AIM OF THE TASK. Copy the rows below verbatim, from the line with "16: 1:27 -> 3:51" through the final row, both included. Leave out the picture lines.

DATA LINES.
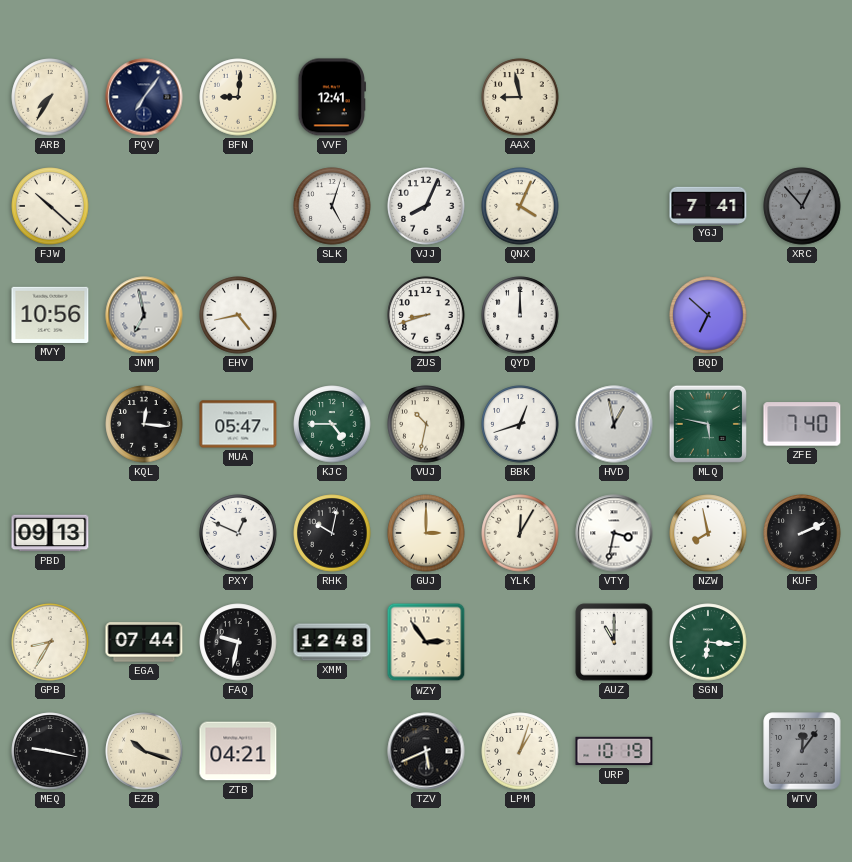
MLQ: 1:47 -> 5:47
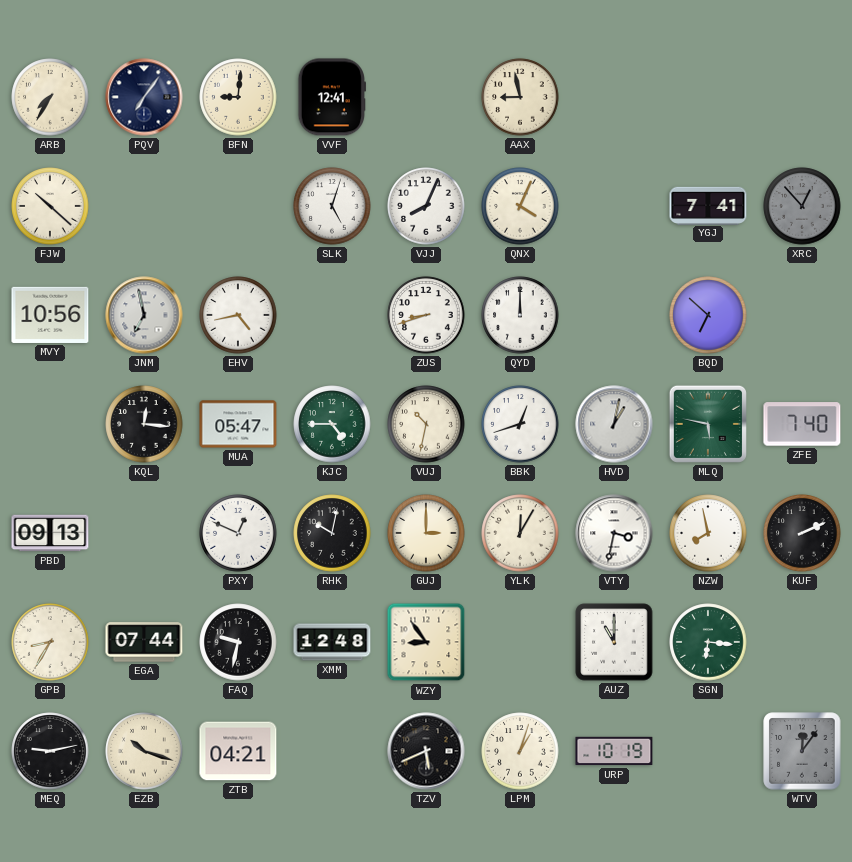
HVD: 12:58 -> 1:02
WZY: 2:54 -> 8:54
MEQ: 9:17 -> 9:13
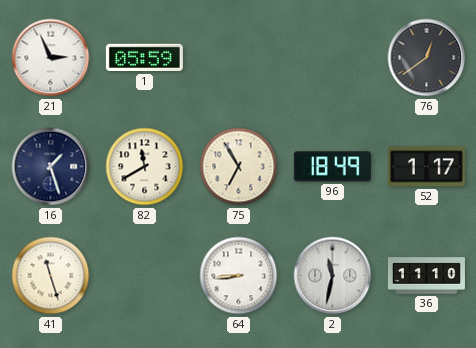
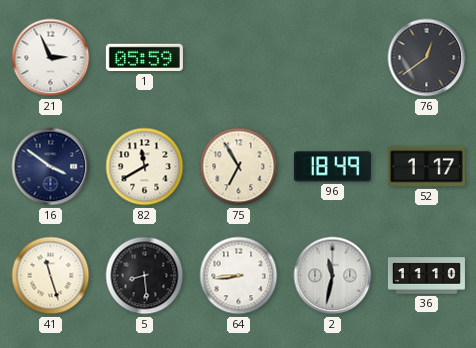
16: 1:27 -> 3:51
5: none -> 8:29
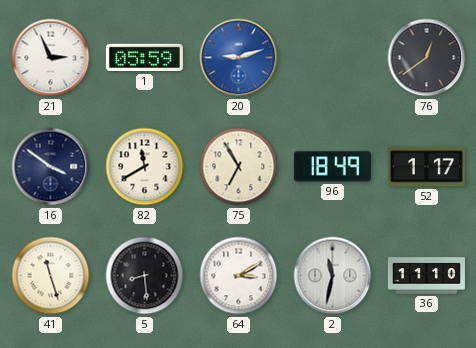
20: none -> 9:12
64: 8:44 -> 3:10
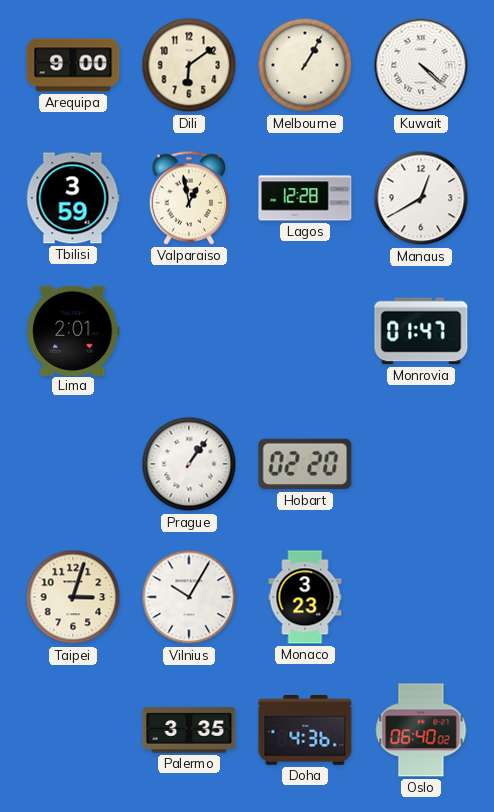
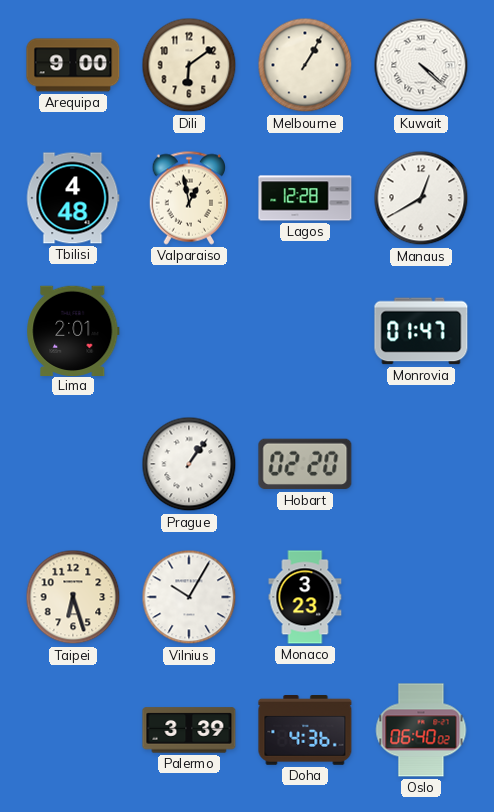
Tbilisi: 3:59 -> 4:48
Taipei: 3:03 -> 6:27
Palermo: 3:35 -> 3:39
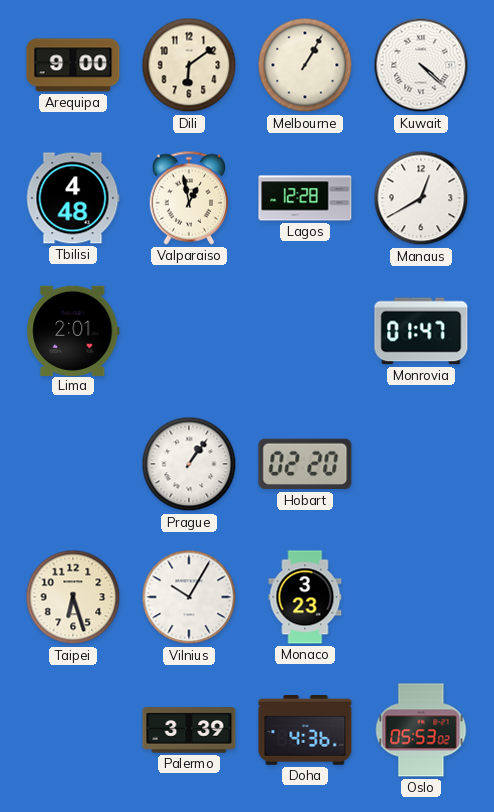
Oslo: 06:40 -> 05:53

FINISHED TASK.
16: 1:27 -> 3:51
5: none -> 8:29
20: none -> 9:12
64: 8:44 -> 3:10
Tbilisi: 3:59 -> 4:48
Taipei: 3:03 -> 6:27
Palermo: 3:35 -> 3:39
Oslo: 06:40 -> 05:53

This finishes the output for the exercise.